§ **EXERCISE PROMPT**:
Your answer must repeat all of the entries word for word, without any images.

§ **LISTED ENTRIES**:
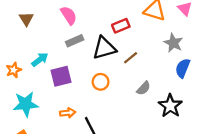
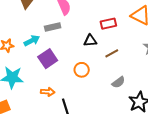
gray rectangle: (75, 41) -> (53, 27), moved
black triangle: (104, 48) -> (90, 41), size x0.6
purple square: (61, 76) -> (48, 59), turned -30

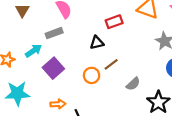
brown line: (112, 53) -> (111, 64), moved

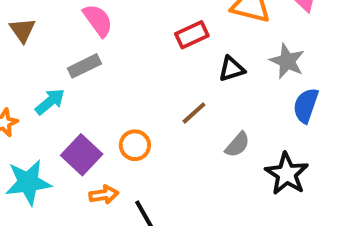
black triangle: (97, 43) -> (232, 69), moved
purple square: (53, 68) -> (82, 155), moved
orange circle: (92, 75) -> (135, 145), moved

§ **ANSWER**:
gray rectangle: (75, 41) -> (53, 27), moved
black triangle: (104, 48) -> (90, 41), size x0.6
purple square: (61, 76) -> (48, 59), turned -30

brown line: (112, 53) -> (111, 64), moved

black triangle: (97, 43) -> (232, 69), moved
purple square: (53, 68) -> (82, 155), moved
orange circle: (92, 75) -> (135, 145), moved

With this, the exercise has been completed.